**** ENTRIES SUPPLIED
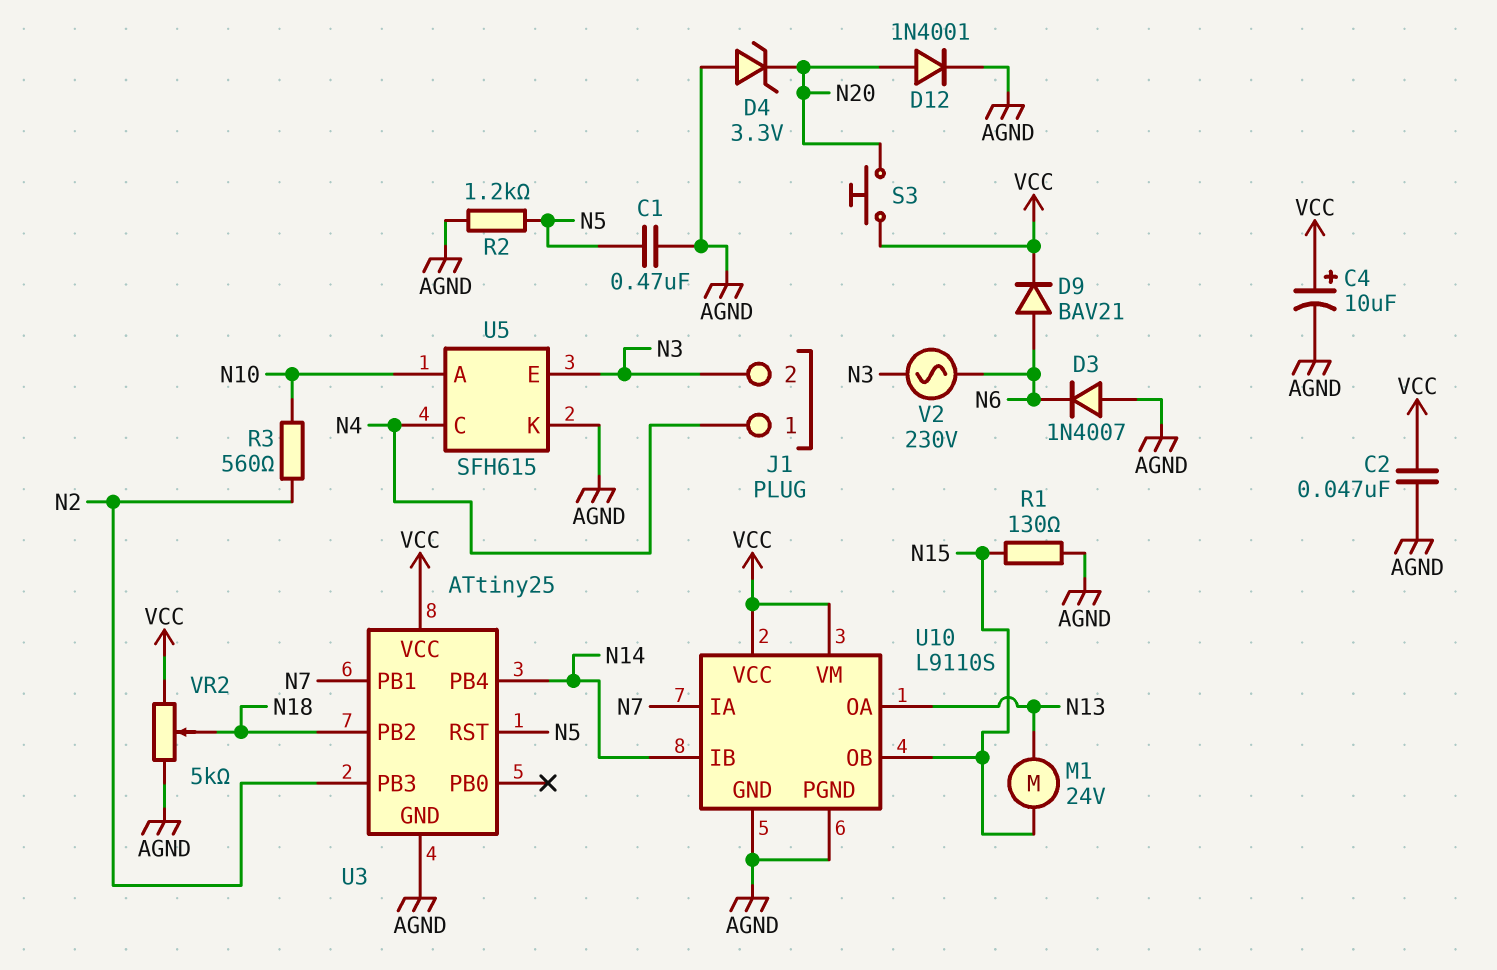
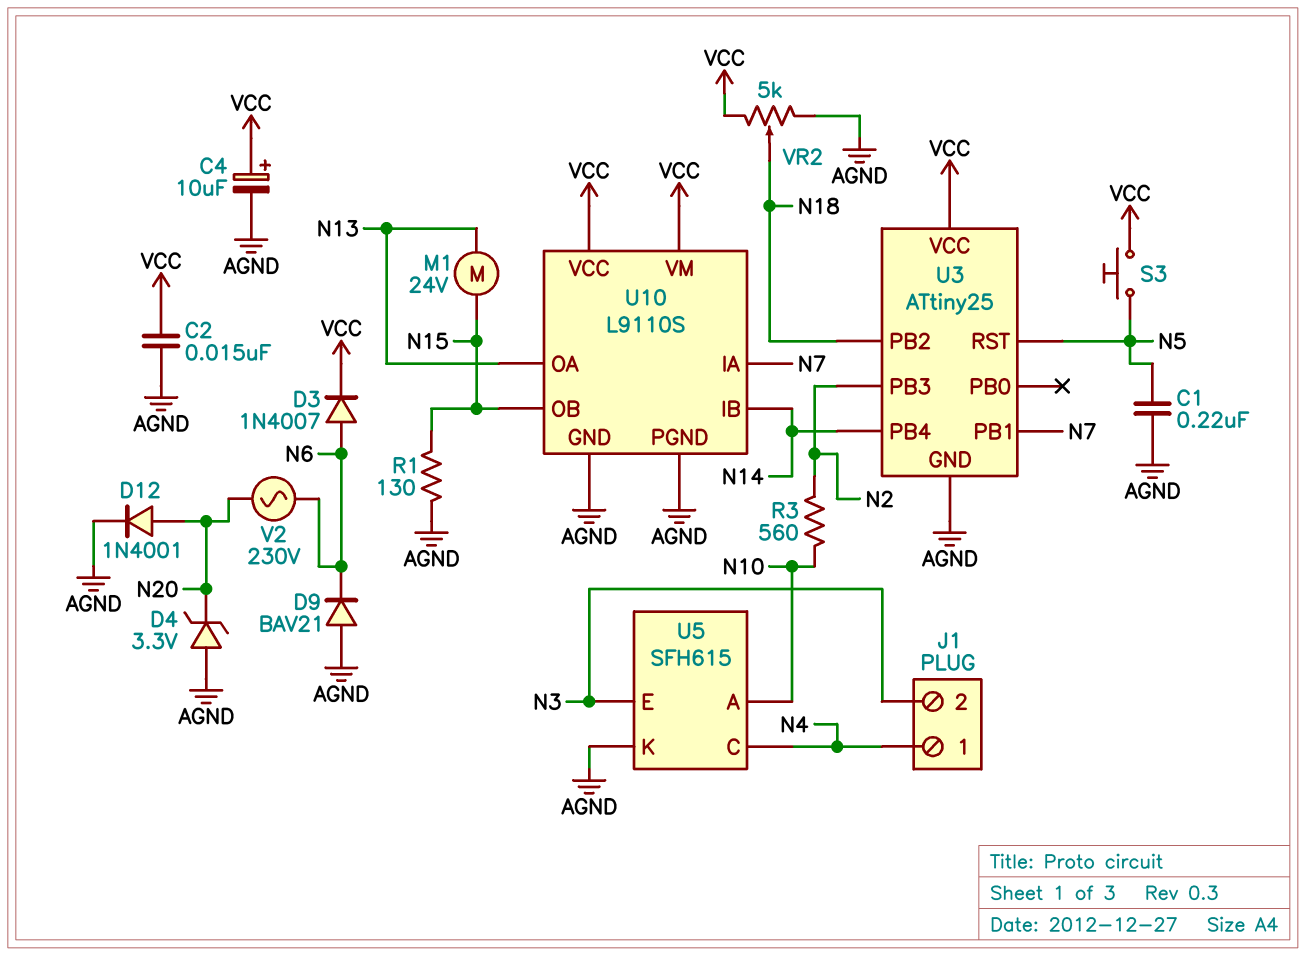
C1: 470nF (AGND, N5) -> 220nF (AGND, N5)
C2: 47nF (AGND, VCC) -> 15nF (AGND, VCC)
D3: diode 1N4007 (A AGND, K N6) -> diode 1N4007 (A N6, K VCC)
D9: diode BAV21 (A N6, K VCC) -> diode BAV21 (A AGND, K N6)
R2: 1.2k (AGND, N5) -> none
S3: button (N20, VCC) -> button (N5, VCC)
V2: AC 230V (N3, N6) -> AC 230V (N6, N20)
********
**HOW TO COMPLETE THIS TASK**. Line count for "AGND": give the number of lines in the data above that include it, and nothing else.

**RESPONSE TO THIS EXERCISE**. 5